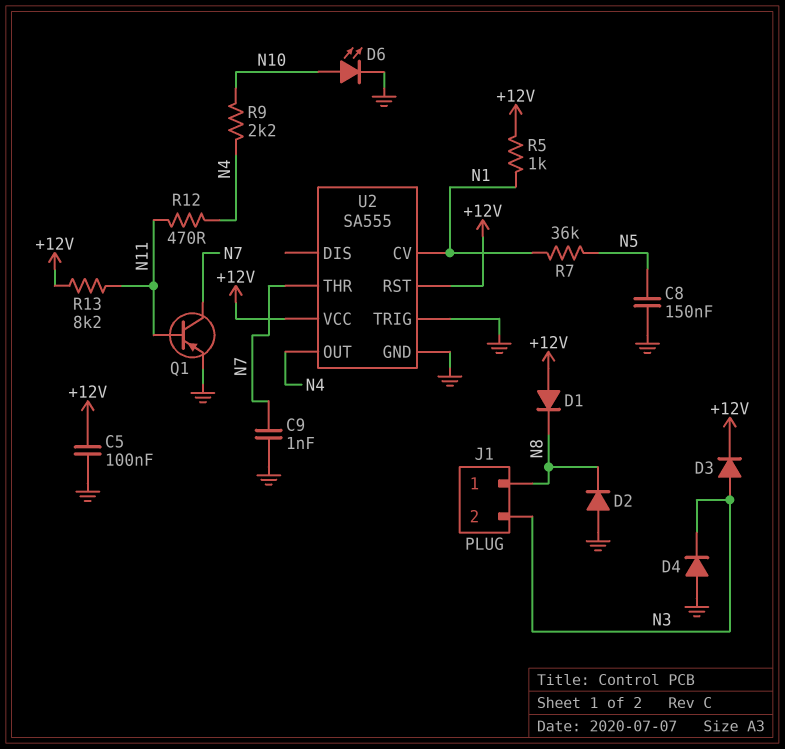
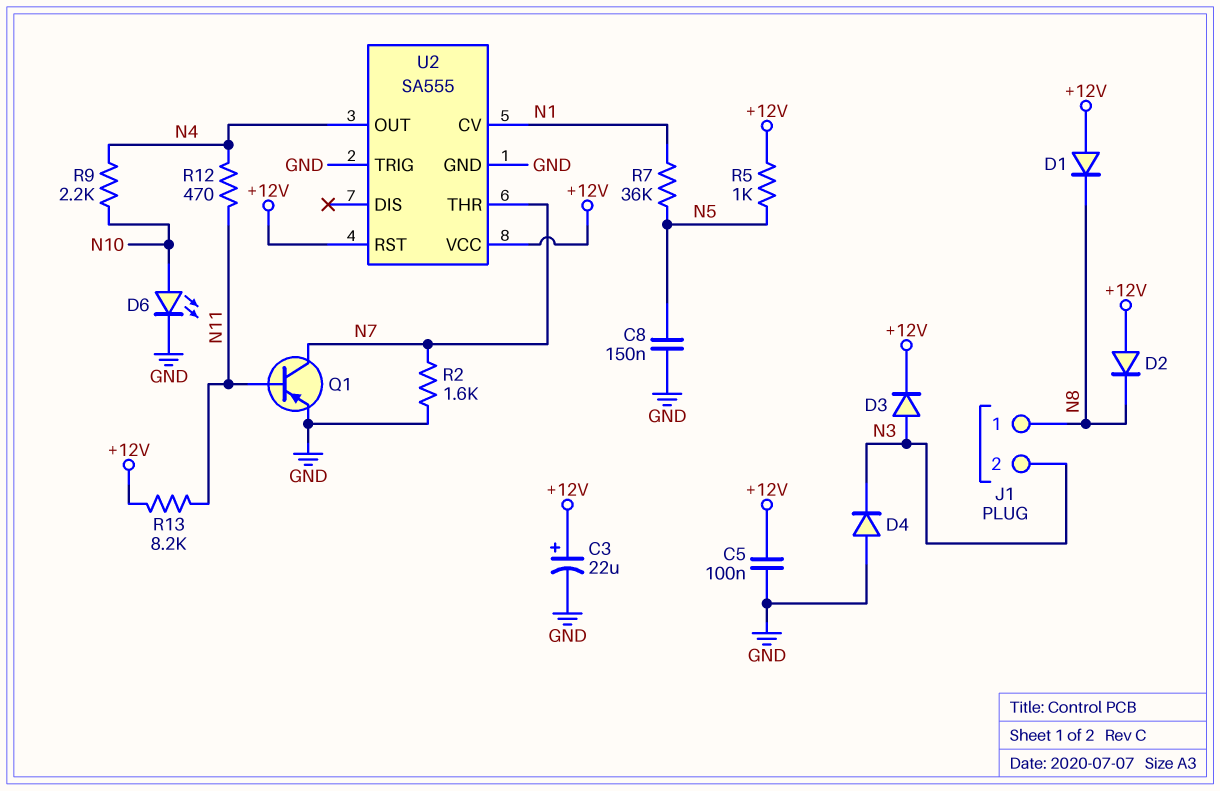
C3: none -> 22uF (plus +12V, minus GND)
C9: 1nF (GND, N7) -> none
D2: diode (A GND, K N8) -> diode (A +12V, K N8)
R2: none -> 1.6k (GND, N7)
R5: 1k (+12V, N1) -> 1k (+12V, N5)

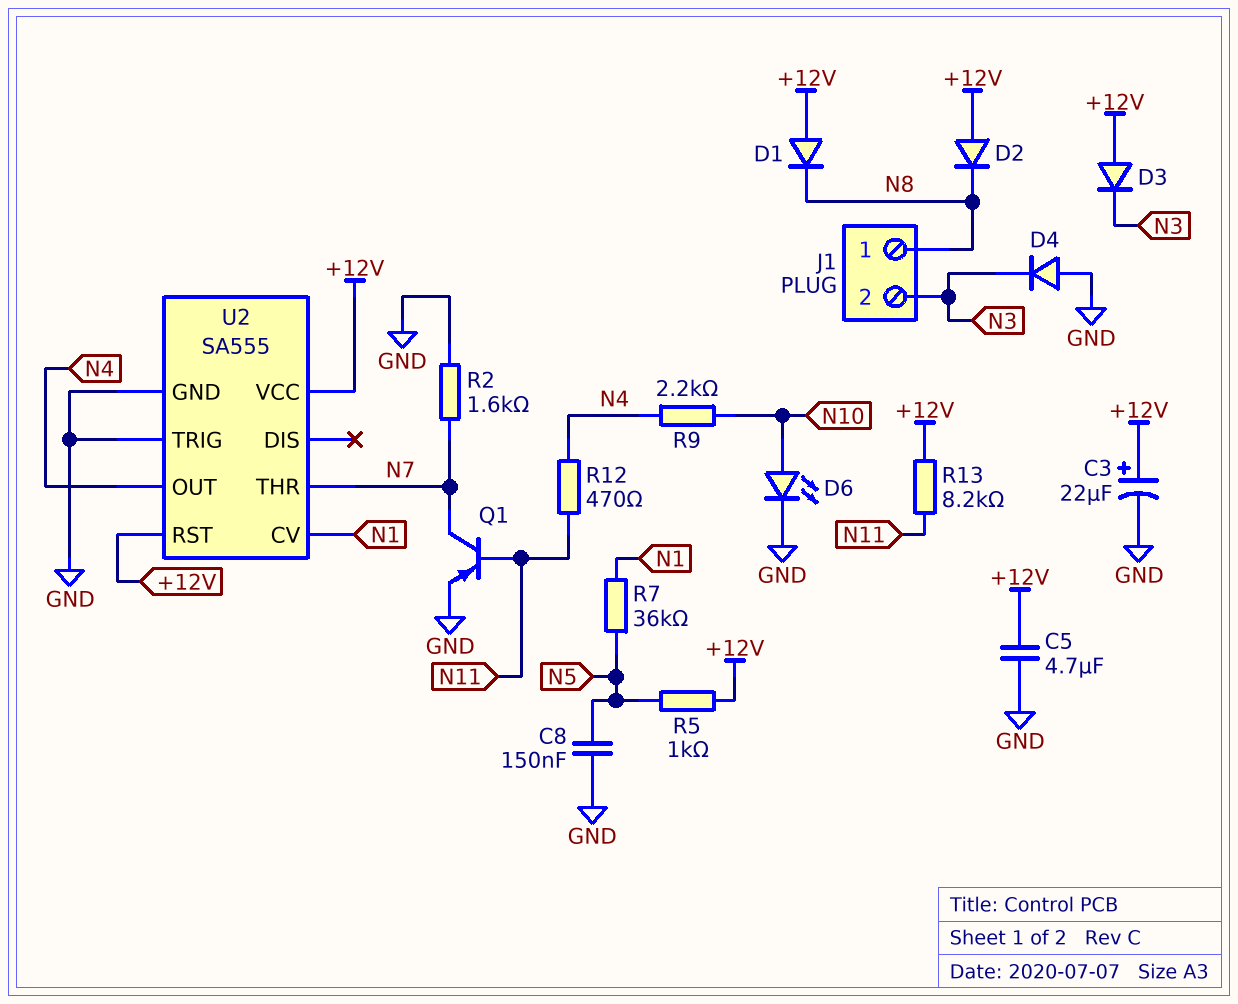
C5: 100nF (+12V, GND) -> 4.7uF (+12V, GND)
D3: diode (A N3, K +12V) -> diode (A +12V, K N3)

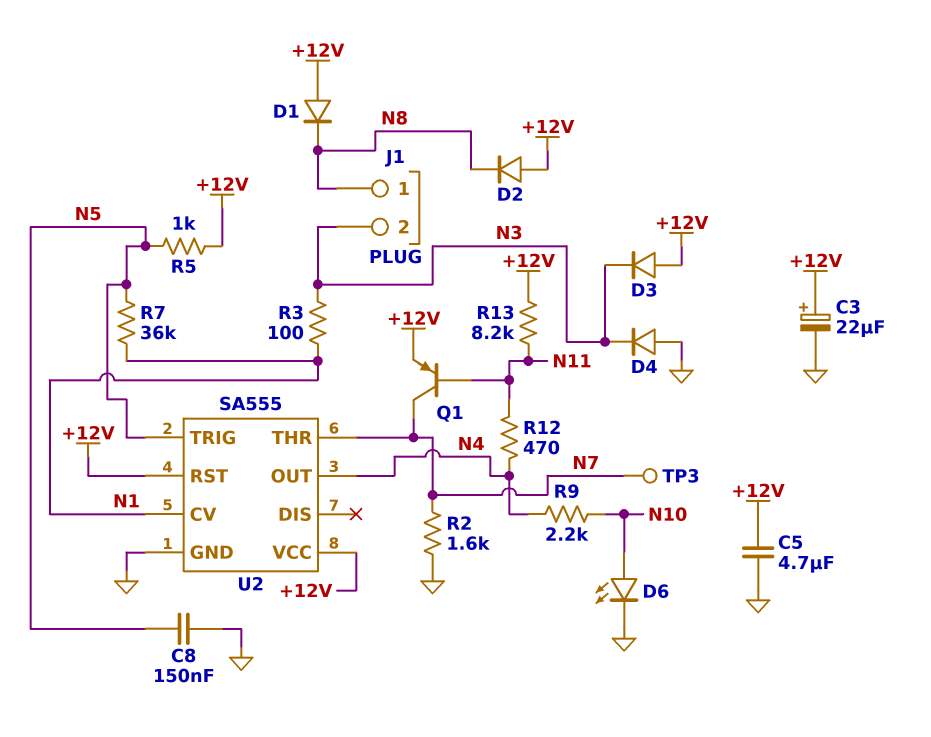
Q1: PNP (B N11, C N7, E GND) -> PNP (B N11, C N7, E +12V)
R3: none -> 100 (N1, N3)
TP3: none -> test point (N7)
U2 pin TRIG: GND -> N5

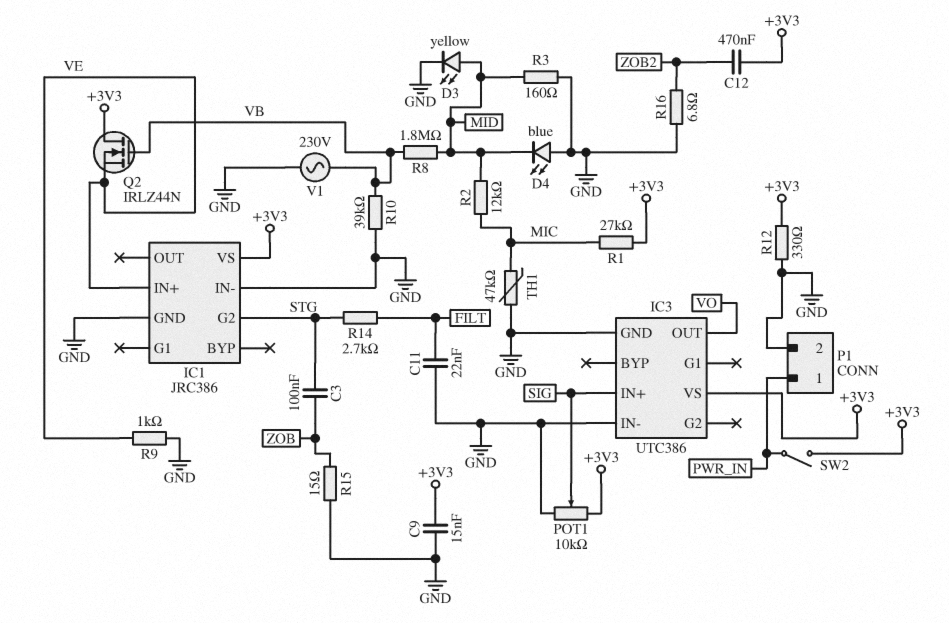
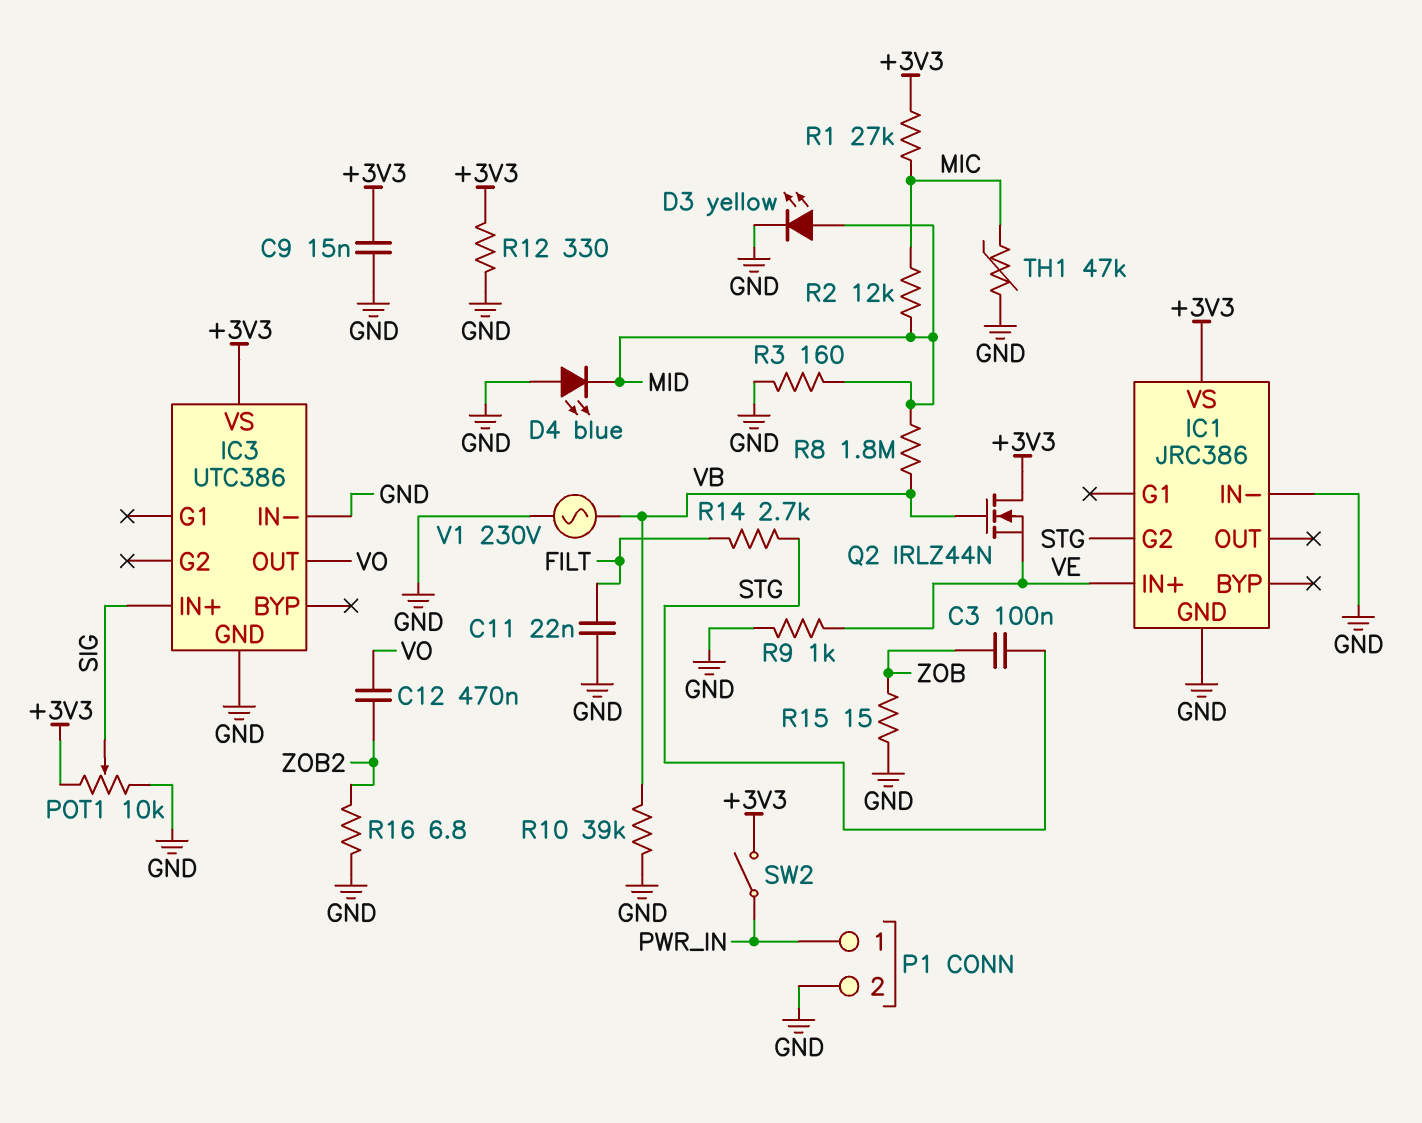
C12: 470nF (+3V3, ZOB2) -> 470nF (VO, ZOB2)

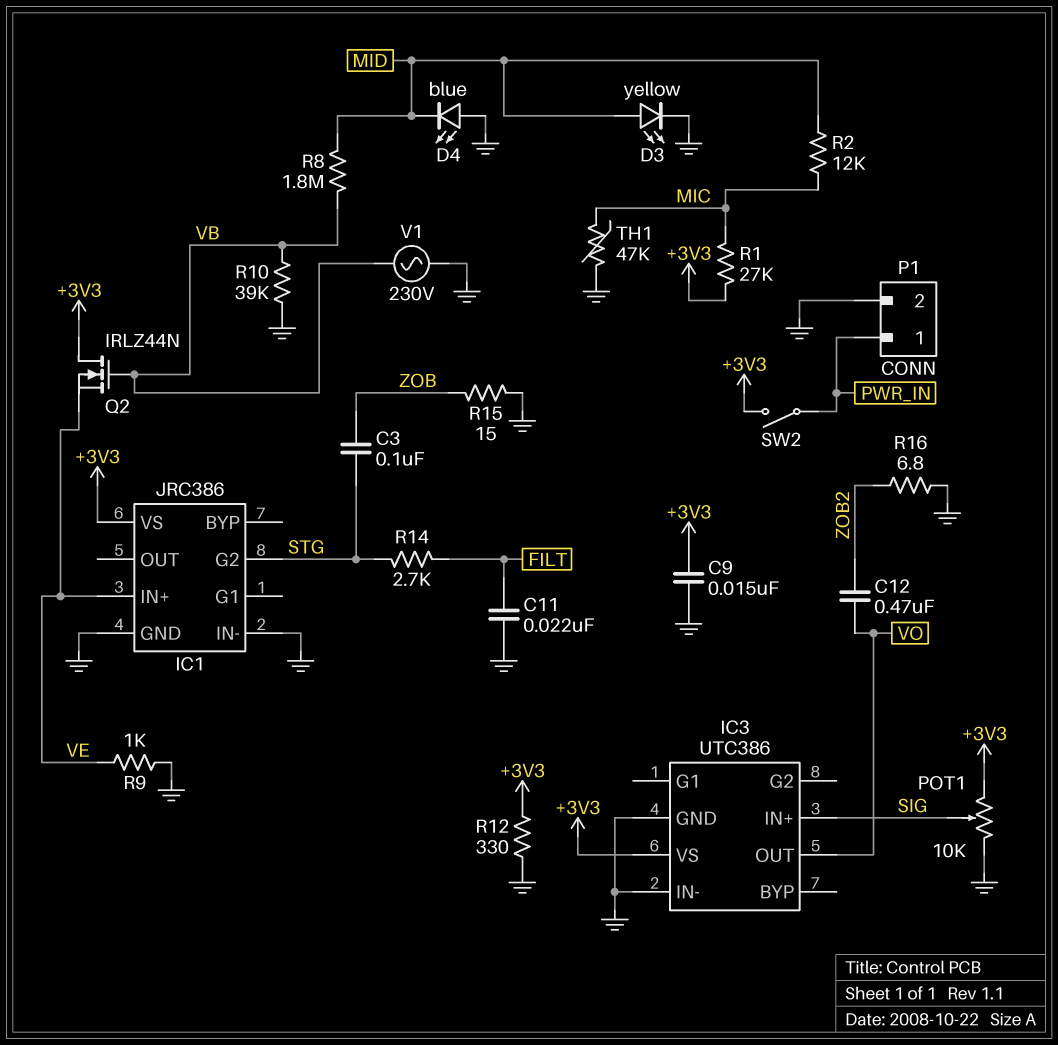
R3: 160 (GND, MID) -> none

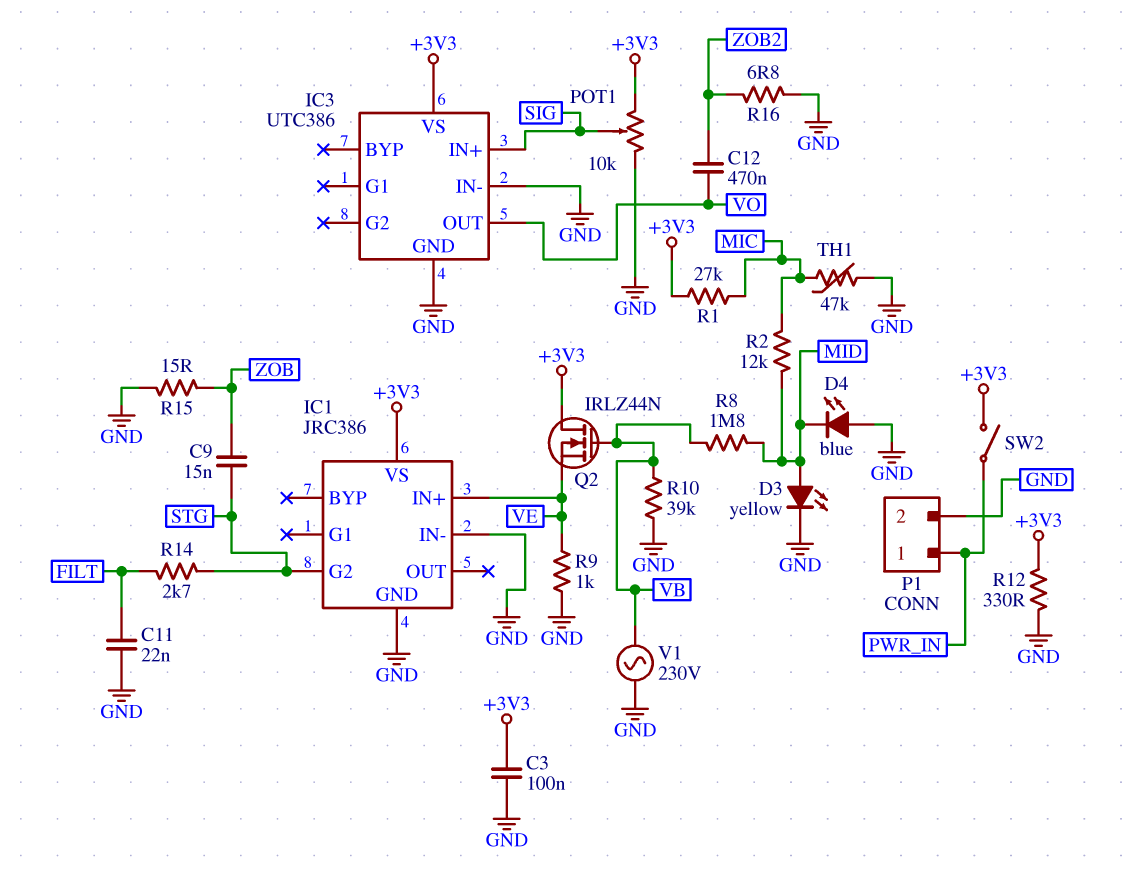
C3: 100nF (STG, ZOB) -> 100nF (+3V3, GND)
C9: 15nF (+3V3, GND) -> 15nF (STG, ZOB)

:::::

Copy out all lines of the listing where the word "none" appears.

§ **RESULT BELOW**:
C3: none -> 22uF (plus +12V, minus GND)
C9: 1nF (GND, N7) -> none
R2: none -> 1.6k (GND, N7)
R3: none -> 100 (N1, N3)
TP3: none -> test point (N7)
R3: 160 (GND, MID) -> none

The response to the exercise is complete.